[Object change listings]
------------------------

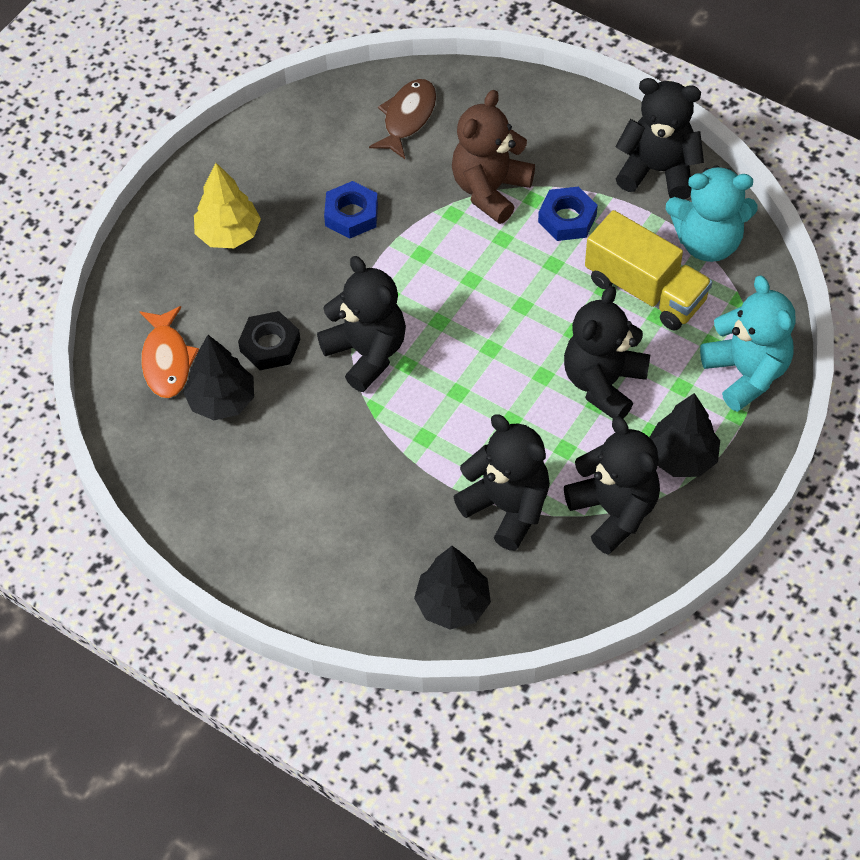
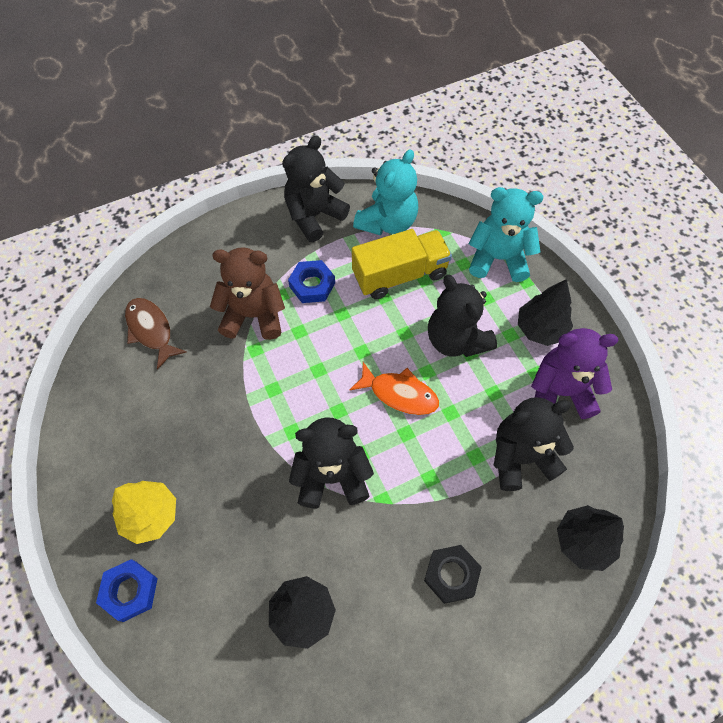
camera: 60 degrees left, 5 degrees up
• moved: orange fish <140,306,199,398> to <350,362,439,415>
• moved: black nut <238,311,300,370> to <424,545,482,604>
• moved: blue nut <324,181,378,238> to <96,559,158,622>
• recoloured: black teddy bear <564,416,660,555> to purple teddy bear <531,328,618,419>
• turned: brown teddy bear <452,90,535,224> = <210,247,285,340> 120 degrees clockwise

------------------------

§ About this exercise: Word for word, restate all of the data, but do not copy the pictures.

§ Task solution:
camera: 60 degrees left, 5 degrees up
• moved: orange fish <140,306,199,398> to <350,362,439,415>
• moved: black nut <238,311,300,370> to <424,545,482,604>
• moved: blue nut <324,181,378,238> to <96,559,158,622>
• recoloured: black teddy bear <564,416,660,555> to purple teddy bear <531,328,618,419>
• turned: brown teddy bear <452,90,535,224> = <210,247,285,340> 120 degrees clockwise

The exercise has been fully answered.